__MATERIALS PROVIDED__:
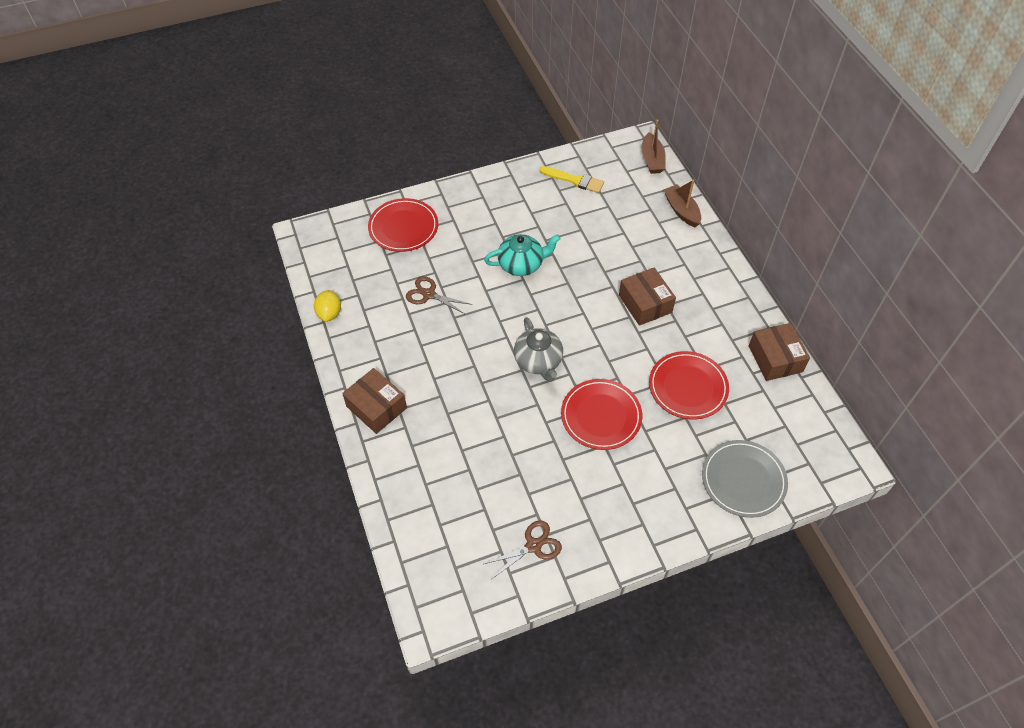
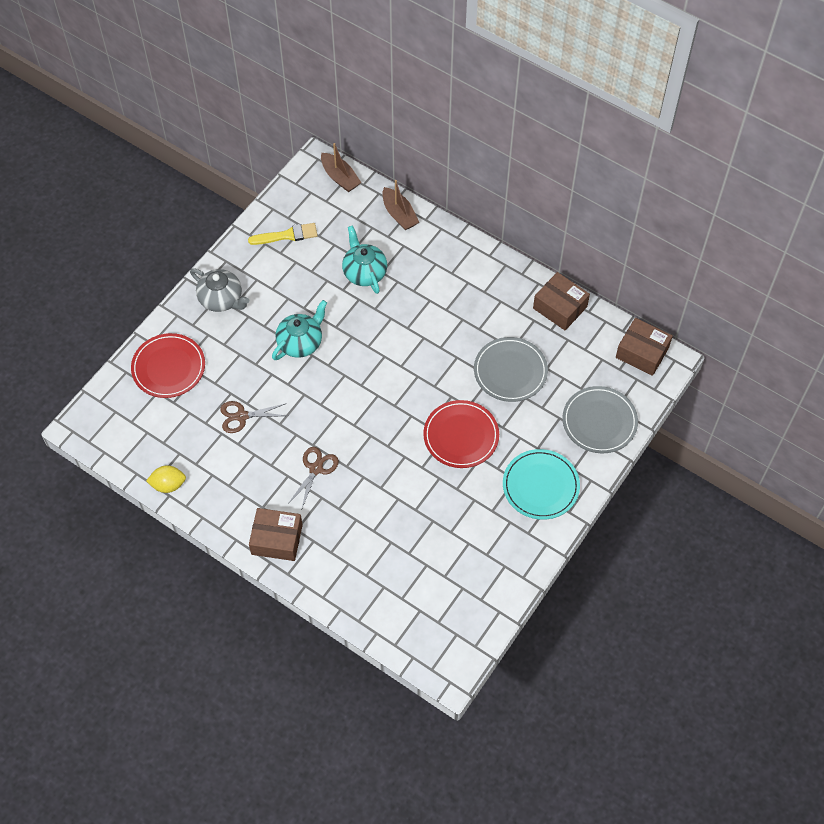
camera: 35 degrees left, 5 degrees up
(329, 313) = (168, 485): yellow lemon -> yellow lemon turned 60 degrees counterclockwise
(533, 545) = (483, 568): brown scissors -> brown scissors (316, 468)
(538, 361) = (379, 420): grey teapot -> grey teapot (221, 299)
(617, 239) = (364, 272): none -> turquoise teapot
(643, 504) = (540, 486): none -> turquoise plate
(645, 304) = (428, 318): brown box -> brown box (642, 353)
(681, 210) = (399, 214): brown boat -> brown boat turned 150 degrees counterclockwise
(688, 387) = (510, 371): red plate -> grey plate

---

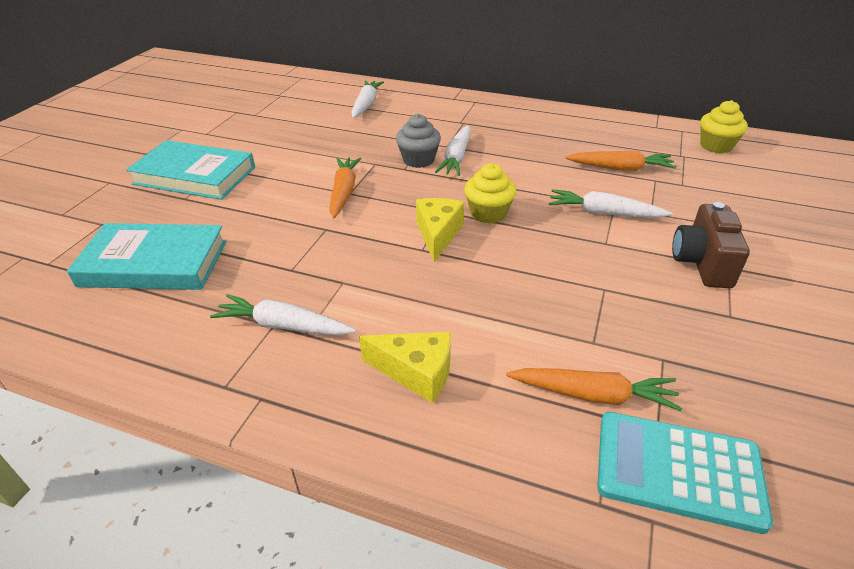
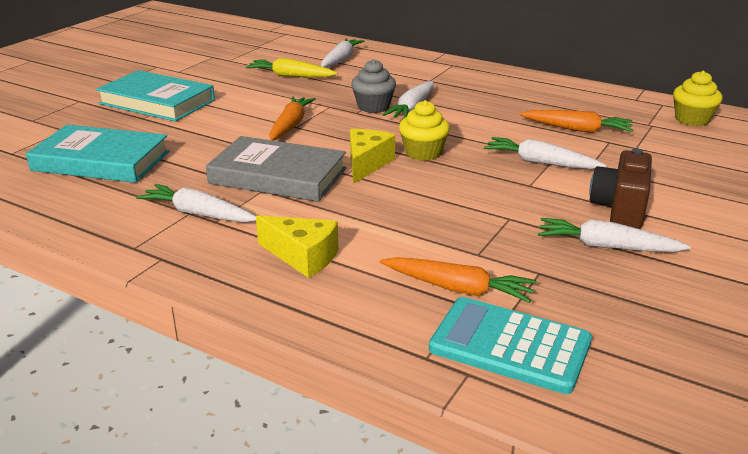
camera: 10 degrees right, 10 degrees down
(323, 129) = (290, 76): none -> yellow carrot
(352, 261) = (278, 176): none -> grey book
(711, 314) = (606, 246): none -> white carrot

__WHAT IS NEEDED__: Which lines of the records above hold the word "plate"? Copy each one out.

__YOUR SOLUTION__:
(643, 504) = (540, 486): none -> turquoise plate
(688, 387) = (510, 371): red plate -> grey plate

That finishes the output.